___ Supplied entries ___

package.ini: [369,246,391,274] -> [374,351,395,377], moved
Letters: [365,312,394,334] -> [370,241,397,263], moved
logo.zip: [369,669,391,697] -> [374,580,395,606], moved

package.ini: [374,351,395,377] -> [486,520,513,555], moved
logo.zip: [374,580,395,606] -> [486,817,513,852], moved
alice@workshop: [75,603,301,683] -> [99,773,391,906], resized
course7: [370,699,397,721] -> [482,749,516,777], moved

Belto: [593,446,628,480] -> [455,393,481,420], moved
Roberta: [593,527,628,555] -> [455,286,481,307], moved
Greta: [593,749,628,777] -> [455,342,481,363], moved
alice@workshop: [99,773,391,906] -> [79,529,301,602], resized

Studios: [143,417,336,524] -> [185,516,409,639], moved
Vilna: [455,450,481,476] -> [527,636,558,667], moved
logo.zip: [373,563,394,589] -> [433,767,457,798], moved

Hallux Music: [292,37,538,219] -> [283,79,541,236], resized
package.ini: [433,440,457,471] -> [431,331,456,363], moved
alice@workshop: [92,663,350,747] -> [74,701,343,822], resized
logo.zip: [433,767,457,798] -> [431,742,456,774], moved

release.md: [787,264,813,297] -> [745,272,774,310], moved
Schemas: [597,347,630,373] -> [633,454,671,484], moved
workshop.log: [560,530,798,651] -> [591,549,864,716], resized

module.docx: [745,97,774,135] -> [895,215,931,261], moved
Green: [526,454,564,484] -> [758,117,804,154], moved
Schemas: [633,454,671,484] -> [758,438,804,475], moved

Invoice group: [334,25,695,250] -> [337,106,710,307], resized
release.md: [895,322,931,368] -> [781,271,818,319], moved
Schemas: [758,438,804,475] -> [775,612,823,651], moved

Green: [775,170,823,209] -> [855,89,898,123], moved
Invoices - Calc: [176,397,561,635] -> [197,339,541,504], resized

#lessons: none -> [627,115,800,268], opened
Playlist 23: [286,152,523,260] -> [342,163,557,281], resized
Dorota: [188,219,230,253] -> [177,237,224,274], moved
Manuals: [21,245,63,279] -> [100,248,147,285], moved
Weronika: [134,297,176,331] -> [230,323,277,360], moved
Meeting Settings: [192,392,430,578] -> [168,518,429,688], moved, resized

___

## [Work to complete]
Number of lines above with the word "resized": state it alone.

## [Response]
9